WHAT THE TASK REQUIRES: Below are records. Copy every line with "none" in it.

****

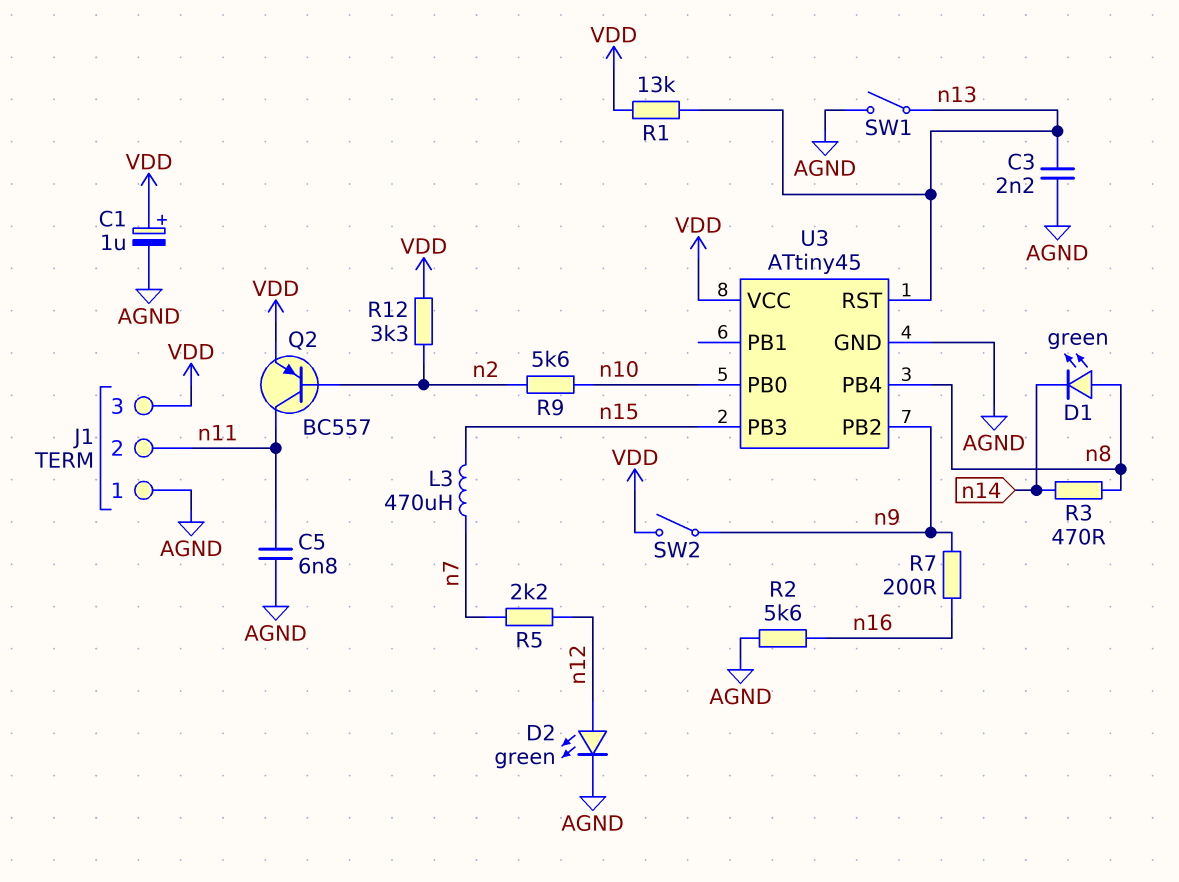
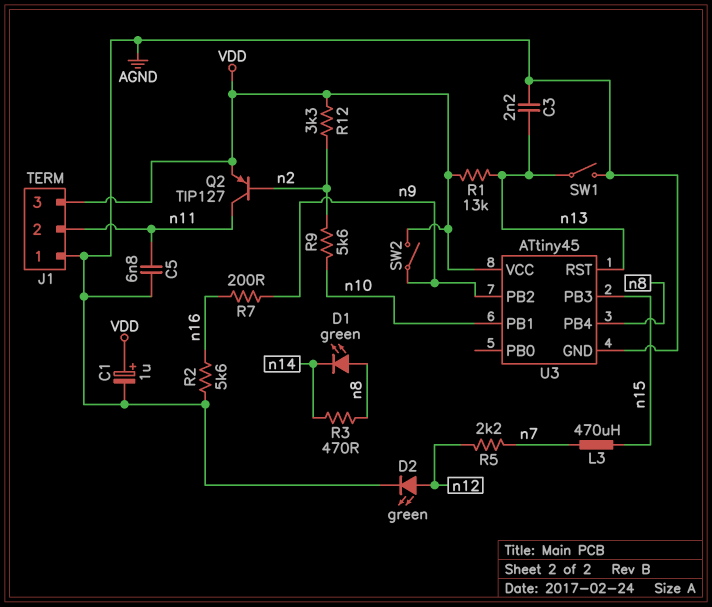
Q2: PNP BC557 (B n2, C n11, E VDD) -> PNP TIP127 (B n2, C n11, E VDD)
U3 pin PB0: n10 -> none
U3 pin PB1: none -> n10

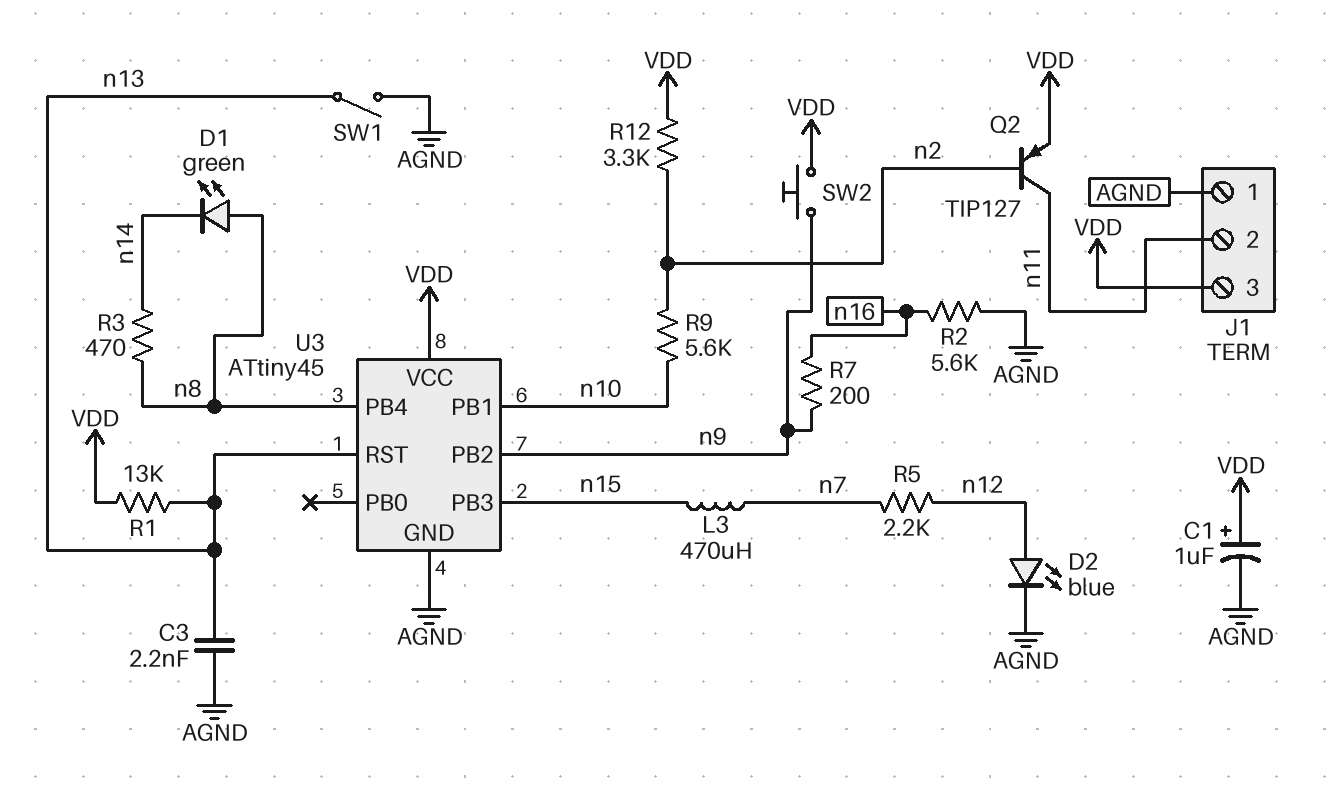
C5: 6.8nF (AGND, n11) -> none
D2: LED green (A n12, K AGND) -> LED blue (A n12, K AGND)
SW2: switch (VDD, n9) -> button (VDD, n9)

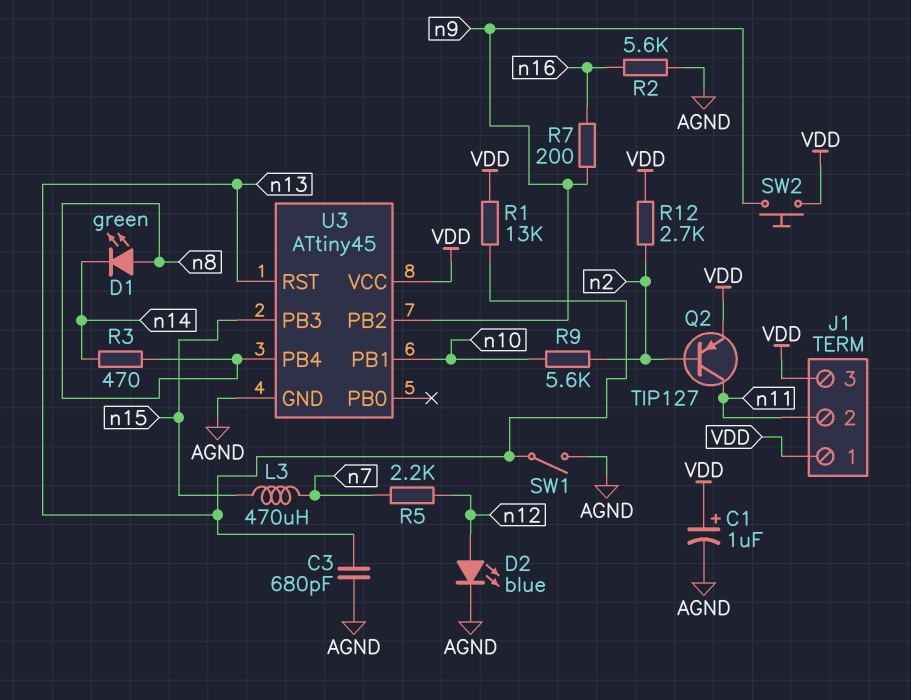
C3: 2.2nF (AGND, n13) -> 680pF (AGND, n13)
J1 pin 1: AGND -> VDD
R12: 3.3k (VDD, n2) -> 2.7k (VDD, n2)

****

WRITTEN ANSWER:
U3 pin PB0: n10 -> none
U3 pin PB1: none -> n10
C5: 6.8nF (AGND, n11) -> none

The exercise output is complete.